[[ Provided data open ]]
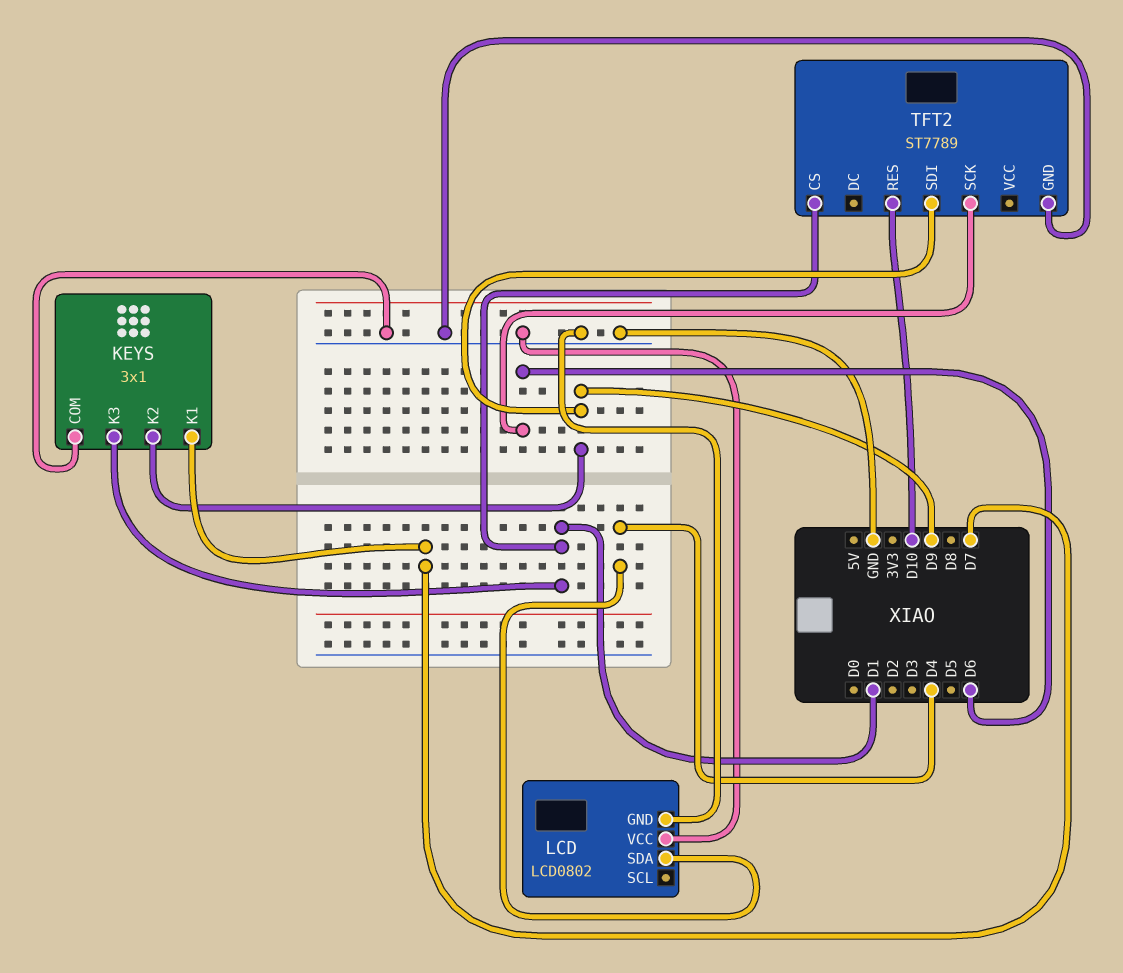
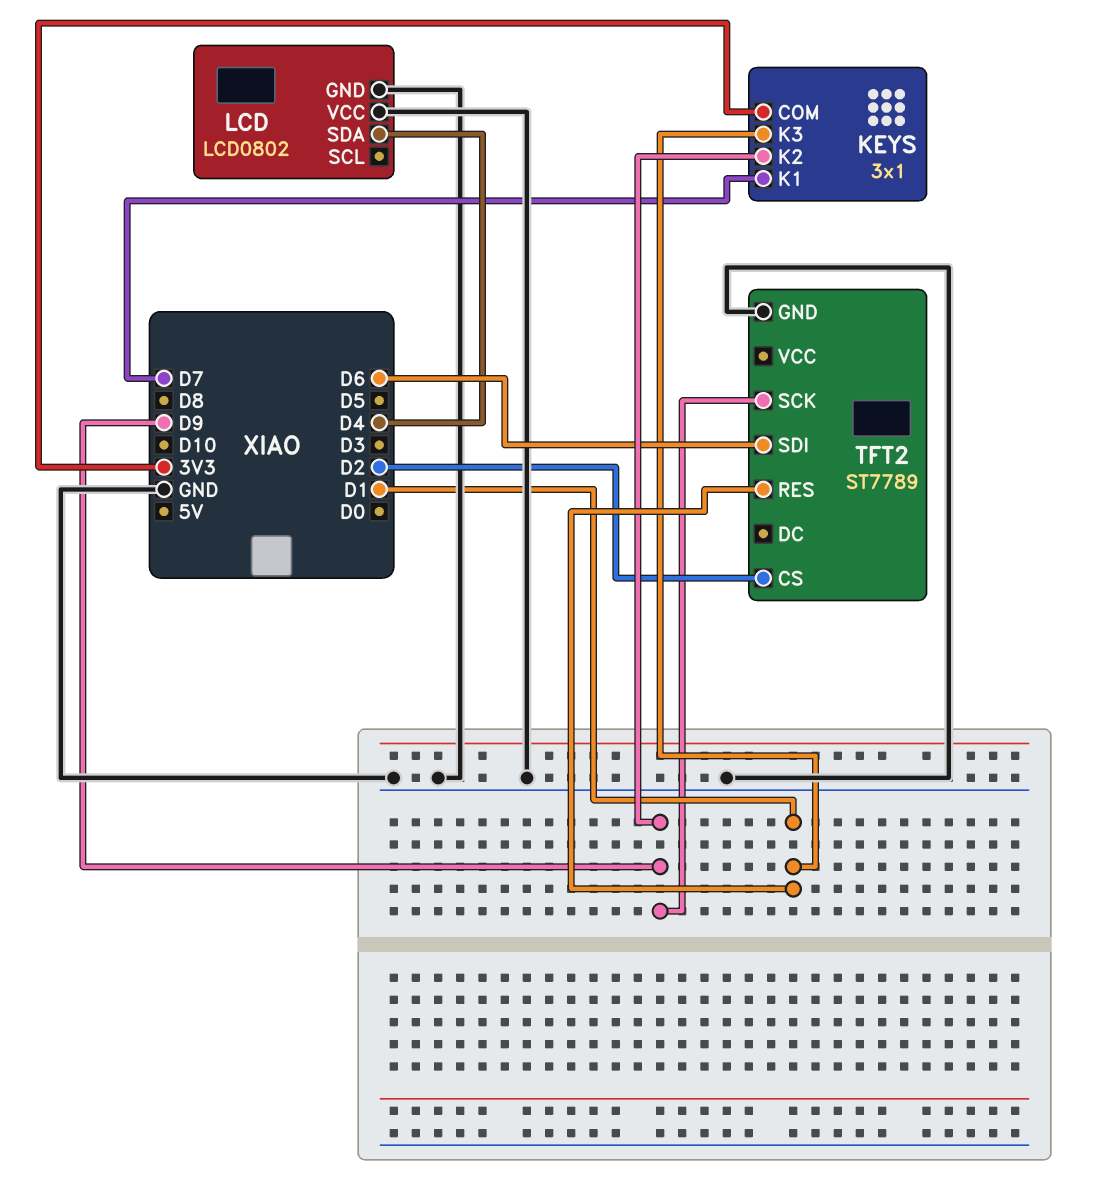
KEYS pin COM: GND -> 3V3
TFT2 pin CS: D1 -> D2
TFT2 pin RES: D10 -> D1
TFT2 pin SCK: D6 -> D9
TFT2 pin SDI: D9 -> D6

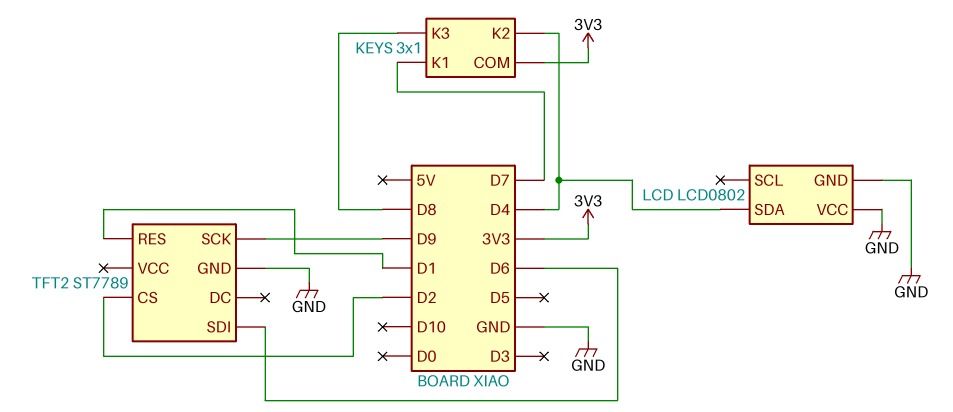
KEYS pin K2: D9 -> D4
KEYS pin K3: D1 -> D8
[[ Provided data closed ]]
__Instructions for the task__
Leave out the pictures and copy exactly the lines from the one with "TFT2 pin RES: D10 -> D1" through the last line of the records above.

__Your solution__
TFT2 pin RES: D10 -> D1
TFT2 pin SCK: D6 -> D9
TFT2 pin SDI: D9 -> D6

KEYS pin K2: D9 -> D4
KEYS pin K3: D1 -> D8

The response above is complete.